__PROBLEM__
Pictures are not part of the copy; reproduce the remaining data exactly.

__DATA__
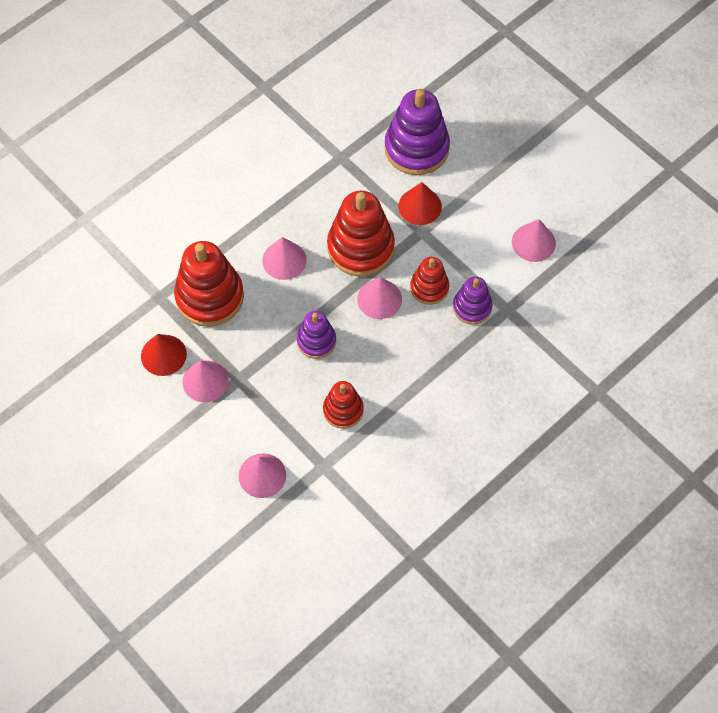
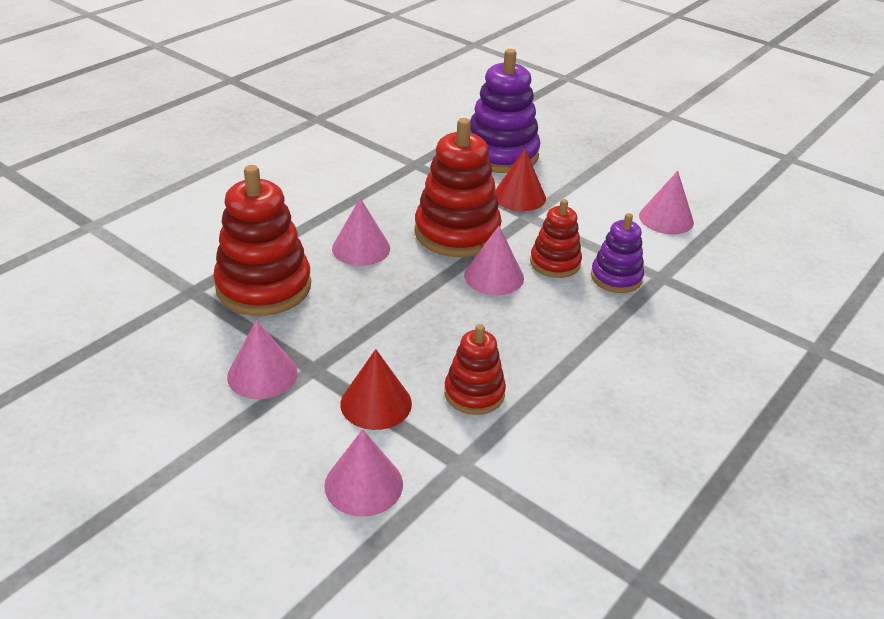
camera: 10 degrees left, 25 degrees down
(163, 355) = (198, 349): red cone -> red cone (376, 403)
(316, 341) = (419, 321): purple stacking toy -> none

__WORKED SOLUTION__
camera: 10 degrees left, 25 degrees down
(163, 355) = (198, 349): red cone -> red cone (376, 403)
(316, 341) = (419, 321): purple stacking toy -> none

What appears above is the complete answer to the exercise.